YOUR GOAL: Scan the entries for the word "GATE" and return every line that has it.

DATA TO USE:
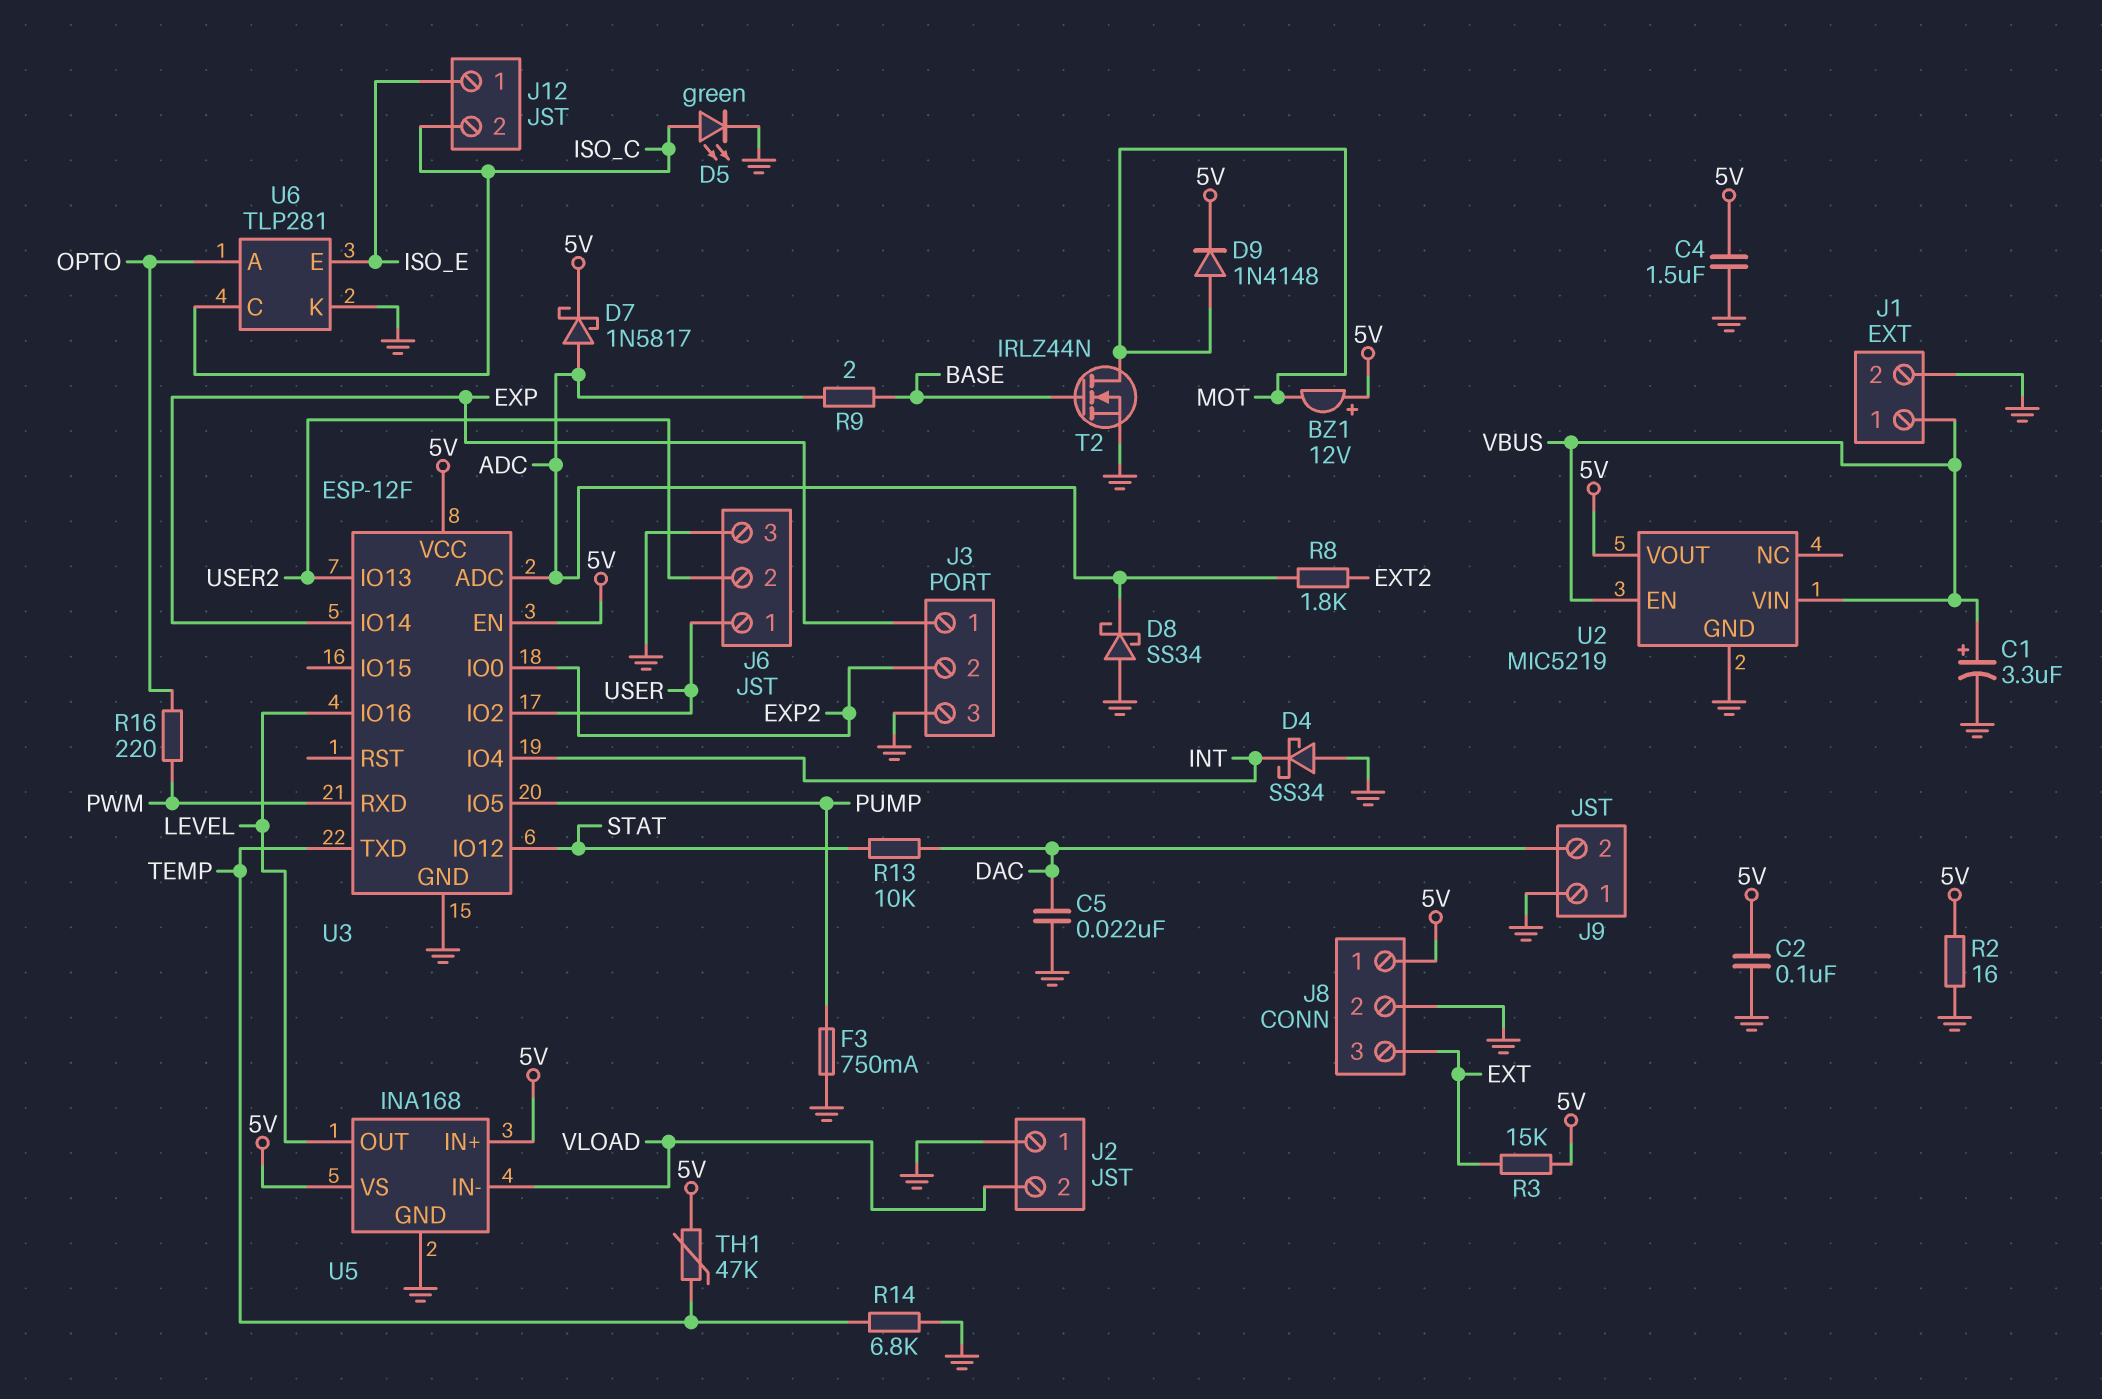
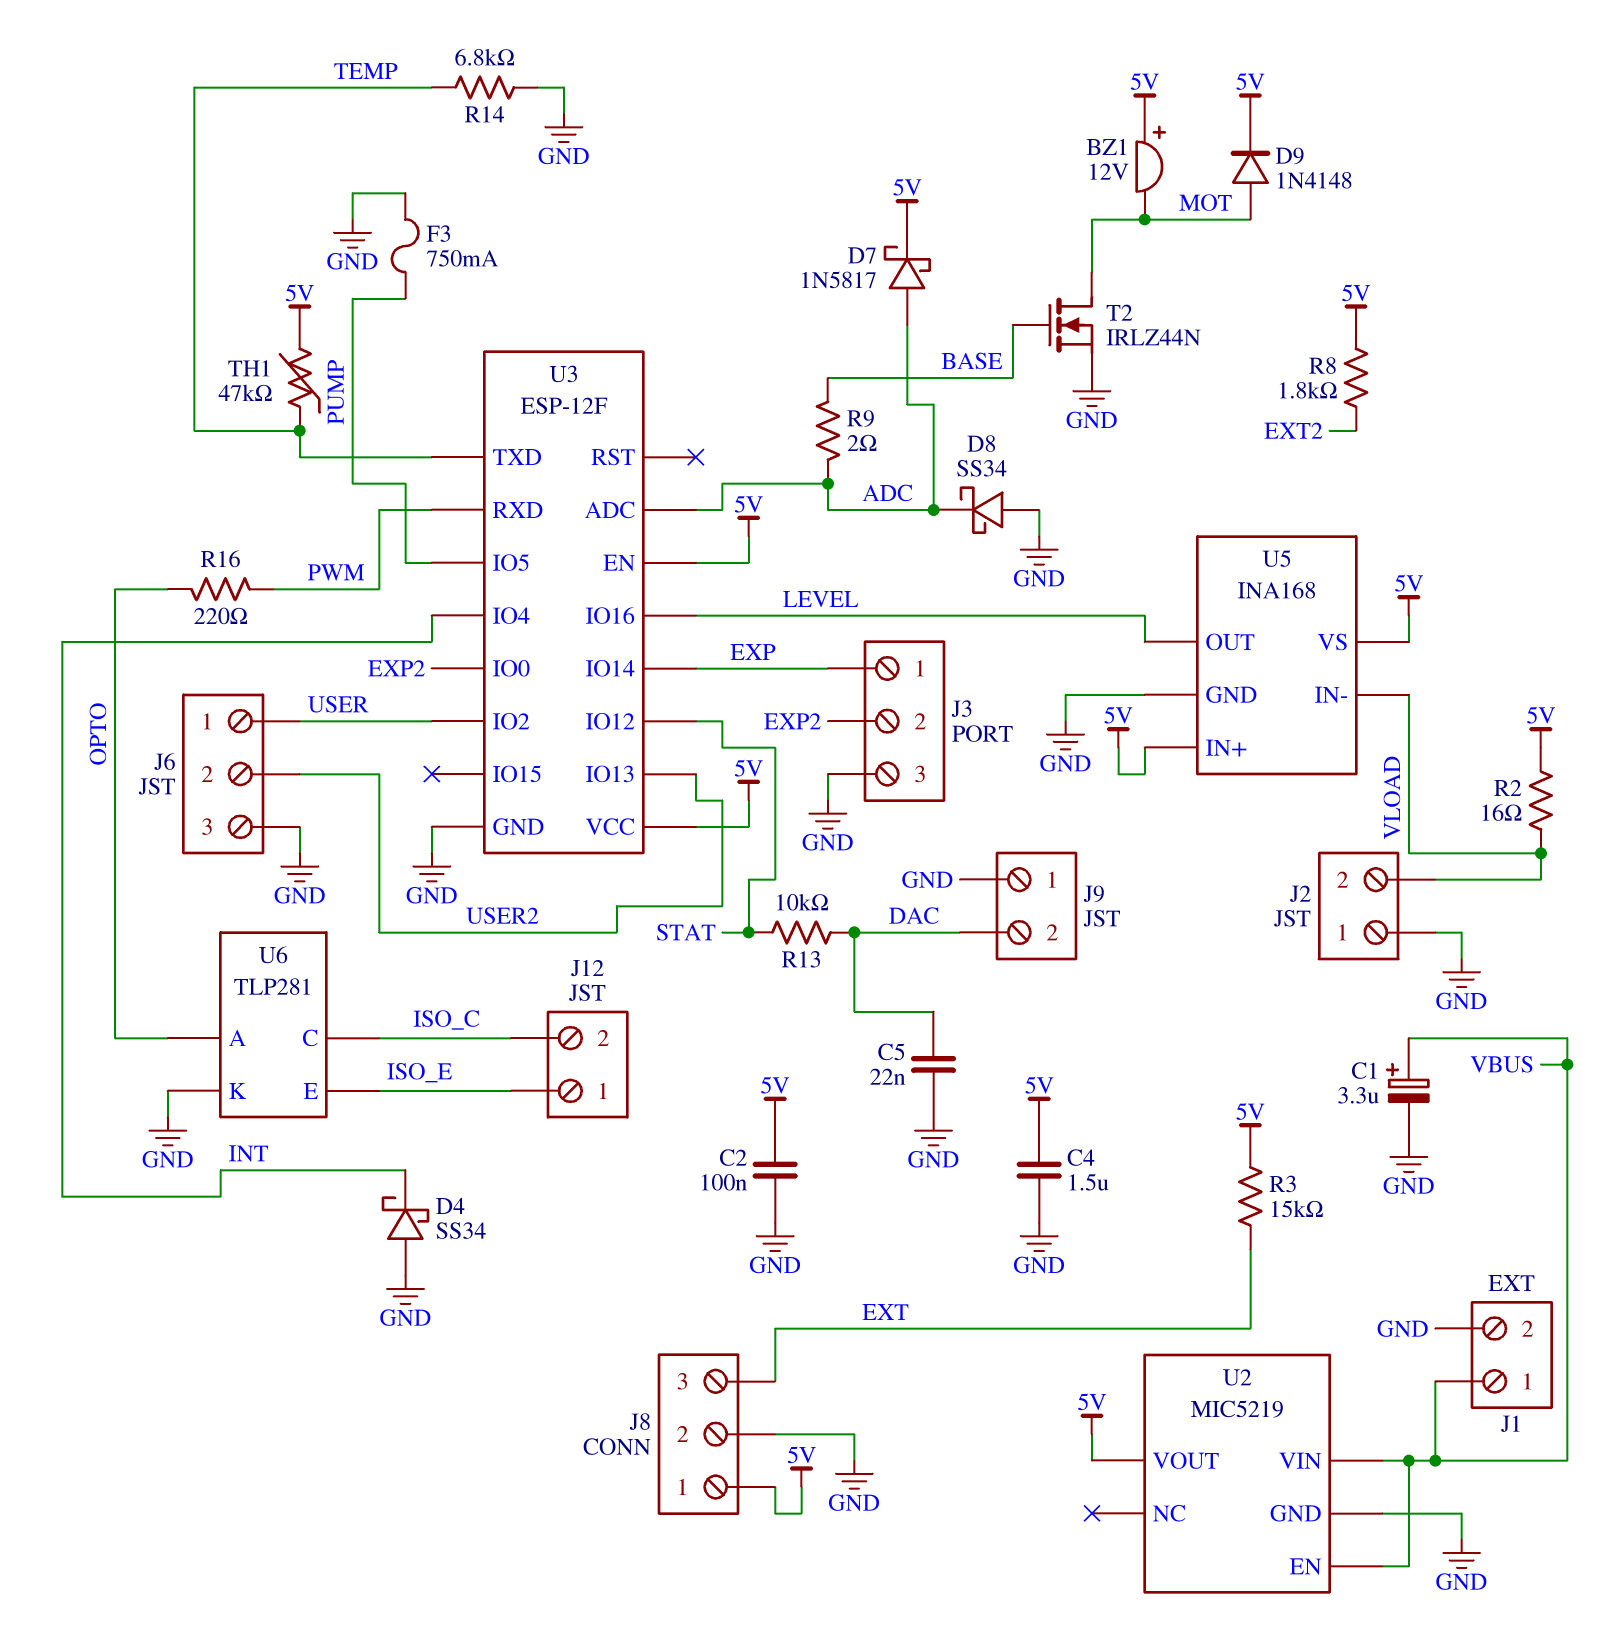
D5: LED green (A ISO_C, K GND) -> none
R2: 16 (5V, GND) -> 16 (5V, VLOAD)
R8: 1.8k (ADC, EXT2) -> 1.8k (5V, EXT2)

...

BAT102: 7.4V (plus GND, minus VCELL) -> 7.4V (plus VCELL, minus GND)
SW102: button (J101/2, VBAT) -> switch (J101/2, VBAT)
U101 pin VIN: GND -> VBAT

---

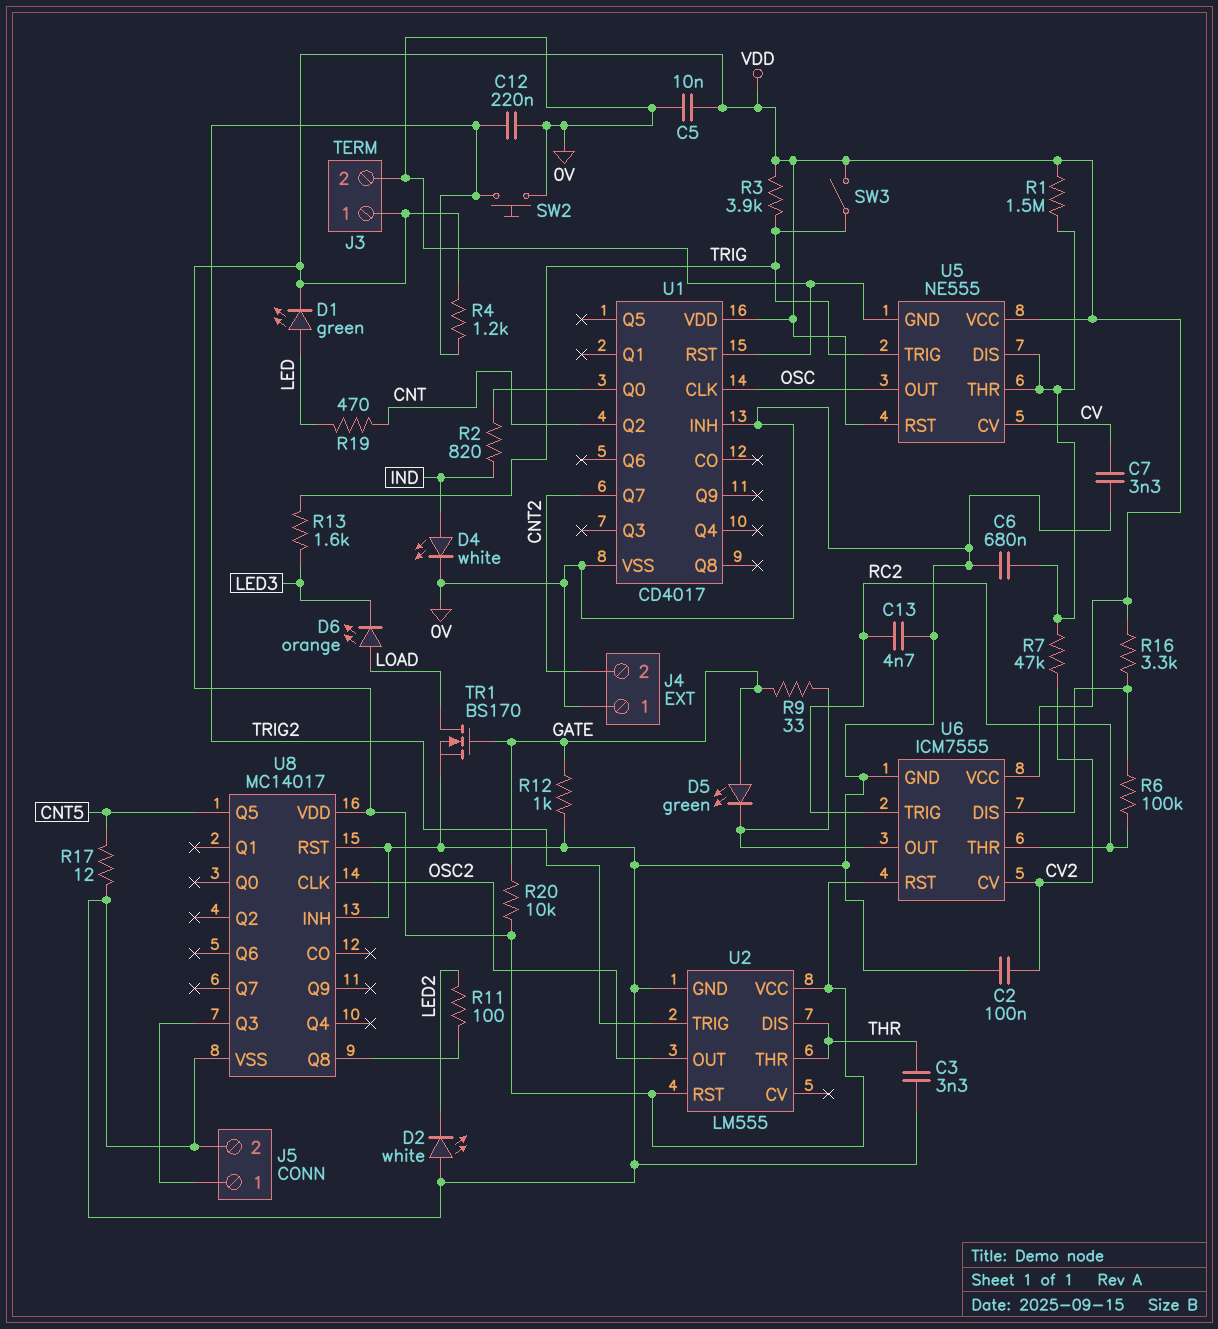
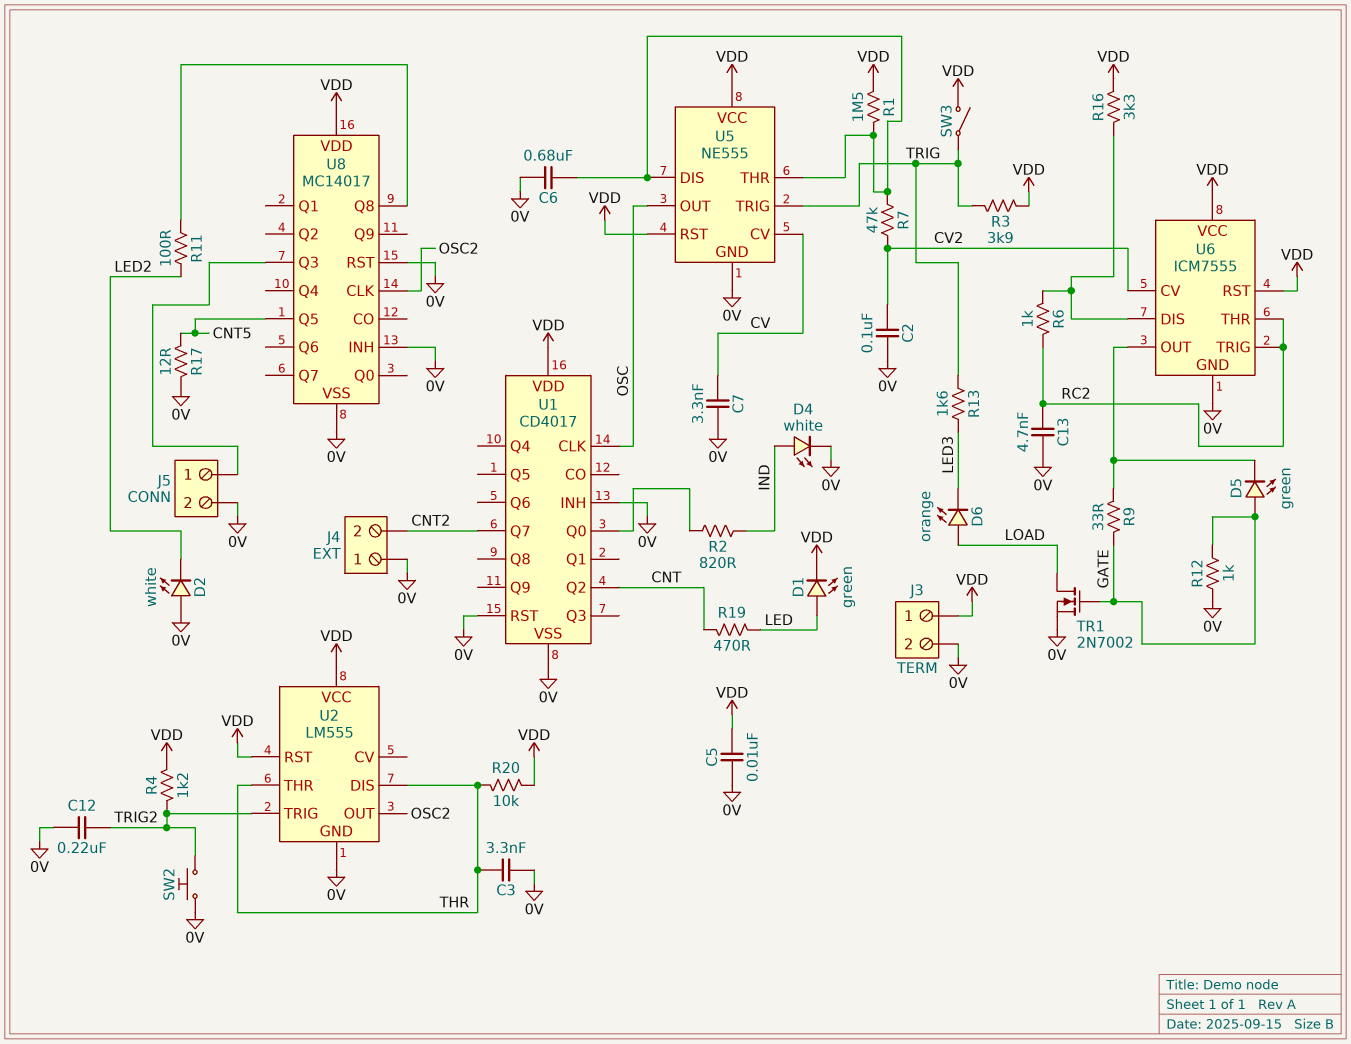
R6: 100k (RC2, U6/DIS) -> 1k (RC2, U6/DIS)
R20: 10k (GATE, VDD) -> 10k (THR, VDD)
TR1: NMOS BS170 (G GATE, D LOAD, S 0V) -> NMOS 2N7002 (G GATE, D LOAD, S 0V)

ANSWER FOR THIS EXERCISE:
R20: 10k (GATE, VDD) -> 10k (THR, VDD)
TR1: NMOS BS170 (G GATE, D LOAD, S 0V) -> NMOS 2N7002 (G GATE, D LOAD, S 0V)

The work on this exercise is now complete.